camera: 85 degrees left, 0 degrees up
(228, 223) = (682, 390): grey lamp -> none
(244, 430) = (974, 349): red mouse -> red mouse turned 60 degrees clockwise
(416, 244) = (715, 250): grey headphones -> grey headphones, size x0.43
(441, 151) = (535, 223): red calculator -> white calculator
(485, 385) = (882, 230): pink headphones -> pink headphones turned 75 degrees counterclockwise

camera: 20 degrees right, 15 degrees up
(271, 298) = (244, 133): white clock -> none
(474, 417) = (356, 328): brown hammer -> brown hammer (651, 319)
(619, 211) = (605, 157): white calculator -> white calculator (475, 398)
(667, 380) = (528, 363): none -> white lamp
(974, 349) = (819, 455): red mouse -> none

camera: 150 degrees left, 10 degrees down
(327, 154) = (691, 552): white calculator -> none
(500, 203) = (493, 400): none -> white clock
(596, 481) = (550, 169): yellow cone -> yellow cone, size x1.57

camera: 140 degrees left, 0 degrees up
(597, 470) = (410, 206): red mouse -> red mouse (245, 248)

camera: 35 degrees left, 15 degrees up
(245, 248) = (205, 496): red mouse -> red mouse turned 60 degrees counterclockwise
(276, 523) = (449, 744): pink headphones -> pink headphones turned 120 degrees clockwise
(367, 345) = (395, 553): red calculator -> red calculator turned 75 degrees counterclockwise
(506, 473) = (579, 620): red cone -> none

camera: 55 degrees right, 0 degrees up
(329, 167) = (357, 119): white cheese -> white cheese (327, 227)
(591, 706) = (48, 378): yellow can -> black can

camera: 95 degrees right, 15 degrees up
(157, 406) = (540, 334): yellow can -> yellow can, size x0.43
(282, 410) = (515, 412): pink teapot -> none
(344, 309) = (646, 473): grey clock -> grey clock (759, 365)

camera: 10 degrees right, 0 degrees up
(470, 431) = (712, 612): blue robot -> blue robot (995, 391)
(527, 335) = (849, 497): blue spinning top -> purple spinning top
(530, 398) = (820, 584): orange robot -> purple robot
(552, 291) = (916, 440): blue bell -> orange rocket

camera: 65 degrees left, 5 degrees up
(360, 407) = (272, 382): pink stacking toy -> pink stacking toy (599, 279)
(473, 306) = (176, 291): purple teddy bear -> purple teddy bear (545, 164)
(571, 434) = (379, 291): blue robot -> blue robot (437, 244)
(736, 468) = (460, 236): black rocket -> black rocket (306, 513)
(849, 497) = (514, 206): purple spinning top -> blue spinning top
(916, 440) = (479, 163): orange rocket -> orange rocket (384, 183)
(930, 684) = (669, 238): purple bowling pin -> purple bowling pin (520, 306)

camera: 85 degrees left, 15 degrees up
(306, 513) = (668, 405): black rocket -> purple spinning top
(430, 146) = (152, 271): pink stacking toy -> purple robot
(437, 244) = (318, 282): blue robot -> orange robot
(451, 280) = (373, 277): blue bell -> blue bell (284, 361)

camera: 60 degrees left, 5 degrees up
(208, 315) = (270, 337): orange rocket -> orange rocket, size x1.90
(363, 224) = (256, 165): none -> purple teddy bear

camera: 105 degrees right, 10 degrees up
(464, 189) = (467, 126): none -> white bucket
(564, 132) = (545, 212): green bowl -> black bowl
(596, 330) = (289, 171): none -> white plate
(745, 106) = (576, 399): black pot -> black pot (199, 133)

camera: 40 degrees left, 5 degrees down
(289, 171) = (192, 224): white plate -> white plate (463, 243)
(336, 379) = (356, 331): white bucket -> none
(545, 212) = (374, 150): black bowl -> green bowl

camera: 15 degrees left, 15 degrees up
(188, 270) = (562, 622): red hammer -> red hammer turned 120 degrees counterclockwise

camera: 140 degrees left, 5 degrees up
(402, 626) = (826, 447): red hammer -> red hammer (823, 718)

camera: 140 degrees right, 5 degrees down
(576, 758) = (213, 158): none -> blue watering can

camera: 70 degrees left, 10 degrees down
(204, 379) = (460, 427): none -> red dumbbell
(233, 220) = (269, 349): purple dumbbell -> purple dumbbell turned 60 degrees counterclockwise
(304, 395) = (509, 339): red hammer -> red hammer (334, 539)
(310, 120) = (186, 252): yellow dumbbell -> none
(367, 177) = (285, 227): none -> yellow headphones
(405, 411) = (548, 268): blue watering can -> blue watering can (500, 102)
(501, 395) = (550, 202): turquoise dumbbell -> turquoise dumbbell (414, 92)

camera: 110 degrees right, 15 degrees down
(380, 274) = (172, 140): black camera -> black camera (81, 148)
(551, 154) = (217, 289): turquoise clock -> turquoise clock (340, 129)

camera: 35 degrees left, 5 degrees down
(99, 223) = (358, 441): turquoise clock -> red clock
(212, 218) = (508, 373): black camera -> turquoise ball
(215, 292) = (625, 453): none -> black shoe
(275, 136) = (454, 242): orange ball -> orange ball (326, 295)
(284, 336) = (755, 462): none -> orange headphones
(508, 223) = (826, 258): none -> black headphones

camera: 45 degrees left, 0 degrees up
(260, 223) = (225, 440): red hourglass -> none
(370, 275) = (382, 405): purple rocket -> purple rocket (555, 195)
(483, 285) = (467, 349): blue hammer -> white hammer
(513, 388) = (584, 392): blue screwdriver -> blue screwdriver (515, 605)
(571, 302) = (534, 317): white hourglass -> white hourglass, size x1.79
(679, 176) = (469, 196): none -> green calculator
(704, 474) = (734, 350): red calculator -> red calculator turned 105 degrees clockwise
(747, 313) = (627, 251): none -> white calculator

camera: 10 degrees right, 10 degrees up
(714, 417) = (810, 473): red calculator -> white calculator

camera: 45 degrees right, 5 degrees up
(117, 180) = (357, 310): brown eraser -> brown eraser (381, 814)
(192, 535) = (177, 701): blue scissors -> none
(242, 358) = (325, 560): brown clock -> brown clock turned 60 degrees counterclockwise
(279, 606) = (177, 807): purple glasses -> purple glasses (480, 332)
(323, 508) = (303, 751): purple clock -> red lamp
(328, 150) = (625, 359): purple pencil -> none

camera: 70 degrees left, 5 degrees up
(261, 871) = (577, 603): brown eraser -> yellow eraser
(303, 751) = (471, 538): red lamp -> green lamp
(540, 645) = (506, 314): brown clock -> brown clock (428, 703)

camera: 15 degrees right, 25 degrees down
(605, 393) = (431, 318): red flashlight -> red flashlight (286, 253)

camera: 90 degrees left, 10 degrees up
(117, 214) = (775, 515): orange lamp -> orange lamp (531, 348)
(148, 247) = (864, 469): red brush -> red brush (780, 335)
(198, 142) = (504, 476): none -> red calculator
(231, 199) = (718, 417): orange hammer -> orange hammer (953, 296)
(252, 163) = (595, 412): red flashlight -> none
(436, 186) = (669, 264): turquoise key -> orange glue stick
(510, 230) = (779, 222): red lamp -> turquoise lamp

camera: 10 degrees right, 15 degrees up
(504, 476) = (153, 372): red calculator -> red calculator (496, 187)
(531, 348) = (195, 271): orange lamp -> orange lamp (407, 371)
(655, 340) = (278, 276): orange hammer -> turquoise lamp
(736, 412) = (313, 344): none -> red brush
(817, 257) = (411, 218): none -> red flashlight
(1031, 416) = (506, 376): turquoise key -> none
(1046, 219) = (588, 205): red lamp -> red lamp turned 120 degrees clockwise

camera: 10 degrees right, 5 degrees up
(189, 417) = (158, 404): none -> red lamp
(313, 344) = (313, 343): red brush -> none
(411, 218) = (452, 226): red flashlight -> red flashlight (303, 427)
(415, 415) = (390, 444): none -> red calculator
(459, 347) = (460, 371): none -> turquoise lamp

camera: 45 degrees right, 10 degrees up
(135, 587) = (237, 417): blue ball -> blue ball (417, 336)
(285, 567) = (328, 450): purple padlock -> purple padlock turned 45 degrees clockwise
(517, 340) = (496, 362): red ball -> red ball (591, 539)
○ ○ ○
[EXERCISE INSTRUCTIONS] Write the records out again. Each one must match exactly.

[EXERCISE SOLUTION]
camera: 85 degrees left, 0 degrees up
(228, 223) = (682, 390): grey lamp -> none
(244, 430) = (974, 349): red mouse -> red mouse turned 60 degrees clockwise
(416, 244) = (715, 250): grey headphones -> grey headphones, size x0.43
(441, 151) = (535, 223): red calculator -> white calculator
(485, 385) = (882, 230): pink headphones -> pink headphones turned 75 degrees counterclockwise

camera: 20 degrees right, 15 degrees up
(271, 298) = (244, 133): white clock -> none
(474, 417) = (356, 328): brown hammer -> brown hammer (651, 319)
(619, 211) = (605, 157): white calculator -> white calculator (475, 398)
(667, 380) = (528, 363): none -> white lamp
(974, 349) = (819, 455): red mouse -> none

camera: 150 degrees left, 10 degrees down
(327, 154) = (691, 552): white calculator -> none
(500, 203) = (493, 400): none -> white clock
(596, 481) = (550, 169): yellow cone -> yellow cone, size x1.57

camera: 140 degrees left, 0 degrees up
(597, 470) = (410, 206): red mouse -> red mouse (245, 248)

camera: 35 degrees left, 15 degrees up
(245, 248) = (205, 496): red mouse -> red mouse turned 60 degrees counterclockwise
(276, 523) = (449, 744): pink headphones -> pink headphones turned 120 degrees clockwise
(367, 345) = (395, 553): red calculator -> red calculator turned 75 degrees counterclockwise
(506, 473) = (579, 620): red cone -> none

camera: 55 degrees right, 0 degrees up
(329, 167) = (357, 119): white cheese -> white cheese (327, 227)
(591, 706) = (48, 378): yellow can -> black can

camera: 95 degrees right, 15 degrees up
(157, 406) = (540, 334): yellow can -> yellow can, size x0.43
(282, 410) = (515, 412): pink teapot -> none
(344, 309) = (646, 473): grey clock -> grey clock (759, 365)

camera: 10 degrees right, 0 degrees up
(470, 431) = (712, 612): blue robot -> blue robot (995, 391)
(527, 335) = (849, 497): blue spinning top -> purple spinning top
(530, 398) = (820, 584): orange robot -> purple robot
(552, 291) = (916, 440): blue bell -> orange rocket

camera: 65 degrees left, 5 degrees up
(360, 407) = (272, 382): pink stacking toy -> pink stacking toy (599, 279)
(473, 306) = (176, 291): purple teddy bear -> purple teddy bear (545, 164)
(571, 434) = (379, 291): blue robot -> blue robot (437, 244)
(736, 468) = (460, 236): black rocket -> black rocket (306, 513)
(849, 497) = (514, 206): purple spinning top -> blue spinning top
(916, 440) = (479, 163): orange rocket -> orange rocket (384, 183)
(930, 684) = (669, 238): purple bowling pin -> purple bowling pin (520, 306)

camera: 85 degrees left, 15 degrees up
(306, 513) = (668, 405): black rocket -> purple spinning top
(430, 146) = (152, 271): pink stacking toy -> purple robot
(437, 244) = (318, 282): blue robot -> orange robot
(451, 280) = (373, 277): blue bell -> blue bell (284, 361)

camera: 60 degrees left, 5 degrees up
(208, 315) = (270, 337): orange rocket -> orange rocket, size x1.90
(363, 224) = (256, 165): none -> purple teddy bear

camera: 105 degrees right, 10 degrees up
(464, 189) = (467, 126): none -> white bucket
(564, 132) = (545, 212): green bowl -> black bowl
(596, 330) = (289, 171): none -> white plate
(745, 106) = (576, 399): black pot -> black pot (199, 133)

camera: 40 degrees left, 5 degrees down
(289, 171) = (192, 224): white plate -> white plate (463, 243)
(336, 379) = (356, 331): white bucket -> none
(545, 212) = (374, 150): black bowl -> green bowl

camera: 15 degrees left, 15 degrees up
(188, 270) = (562, 622): red hammer -> red hammer turned 120 degrees counterclockwise

camera: 140 degrees left, 5 degrees up
(402, 626) = (826, 447): red hammer -> red hammer (823, 718)

camera: 140 degrees right, 5 degrees down
(576, 758) = (213, 158): none -> blue watering can

camera: 70 degrees left, 10 degrees down
(204, 379) = (460, 427): none -> red dumbbell
(233, 220) = (269, 349): purple dumbbell -> purple dumbbell turned 60 degrees counterclockwise
(304, 395) = (509, 339): red hammer -> red hammer (334, 539)
(310, 120) = (186, 252): yellow dumbbell -> none
(367, 177) = (285, 227): none -> yellow headphones
(405, 411) = (548, 268): blue watering can -> blue watering can (500, 102)
(501, 395) = (550, 202): turquoise dumbbell -> turquoise dumbbell (414, 92)

camera: 110 degrees right, 15 degrees down
(380, 274) = (172, 140): black camera -> black camera (81, 148)
(551, 154) = (217, 289): turquoise clock -> turquoise clock (340, 129)

camera: 35 degrees left, 5 degrees down
(99, 223) = (358, 441): turquoise clock -> red clock
(212, 218) = (508, 373): black camera -> turquoise ball
(215, 292) = (625, 453): none -> black shoe
(275, 136) = (454, 242): orange ball -> orange ball (326, 295)
(284, 336) = (755, 462): none -> orange headphones
(508, 223) = (826, 258): none -> black headphones

camera: 45 degrees left, 0 degrees up
(260, 223) = (225, 440): red hourglass -> none
(370, 275) = (382, 405): purple rocket -> purple rocket (555, 195)
(483, 285) = (467, 349): blue hammer -> white hammer
(513, 388) = (584, 392): blue screwdriver -> blue screwdriver (515, 605)
(571, 302) = (534, 317): white hourglass -> white hourglass, size x1.79
(679, 176) = (469, 196): none -> green calculator
(704, 474) = (734, 350): red calculator -> red calculator turned 105 degrees clockwise
(747, 313) = (627, 251): none -> white calculator

camera: 10 degrees right, 10 degrees up
(714, 417) = (810, 473): red calculator -> white calculator

camera: 45 degrees right, 5 degrees up
(117, 180) = (357, 310): brown eraser -> brown eraser (381, 814)
(192, 535) = (177, 701): blue scissors -> none
(242, 358) = (325, 560): brown clock -> brown clock turned 60 degrees counterclockwise
(279, 606) = (177, 807): purple glasses -> purple glasses (480, 332)
(323, 508) = (303, 751): purple clock -> red lamp
(328, 150) = (625, 359): purple pencil -> none

camera: 70 degrees left, 5 degrees up
(261, 871) = (577, 603): brown eraser -> yellow eraser
(303, 751) = (471, 538): red lamp -> green lamp
(540, 645) = (506, 314): brown clock -> brown clock (428, 703)

camera: 15 degrees right, 25 degrees down
(605, 393) = (431, 318): red flashlight -> red flashlight (286, 253)

camera: 90 degrees left, 10 degrees up
(117, 214) = (775, 515): orange lamp -> orange lamp (531, 348)
(148, 247) = (864, 469): red brush -> red brush (780, 335)
(198, 142) = (504, 476): none -> red calculator
(231, 199) = (718, 417): orange hammer -> orange hammer (953, 296)
(252, 163) = (595, 412): red flashlight -> none
(436, 186) = (669, 264): turquoise key -> orange glue stick
(510, 230) = (779, 222): red lamp -> turquoise lamp

camera: 10 degrees right, 15 degrees up
(504, 476) = (153, 372): red calculator -> red calculator (496, 187)
(531, 348) = (195, 271): orange lamp -> orange lamp (407, 371)
(655, 340) = (278, 276): orange hammer -> turquoise lamp
(736, 412) = (313, 344): none -> red brush
(817, 257) = (411, 218): none -> red flashlight
(1031, 416) = (506, 376): turquoise key -> none
(1046, 219) = (588, 205): red lamp -> red lamp turned 120 degrees clockwise

camera: 10 degrees right, 5 degrees up
(189, 417) = (158, 404): none -> red lamp
(313, 344) = (313, 343): red brush -> none
(411, 218) = (452, 226): red flashlight -> red flashlight (303, 427)
(415, 415) = (390, 444): none -> red calculator
(459, 347) = (460, 371): none -> turquoise lamp

camera: 45 degrees right, 10 degrees up
(135, 587) = (237, 417): blue ball -> blue ball (417, 336)
(285, 567) = (328, 450): purple padlock -> purple padlock turned 45 degrees clockwise
(517, 340) = (496, 362): red ball -> red ball (591, 539)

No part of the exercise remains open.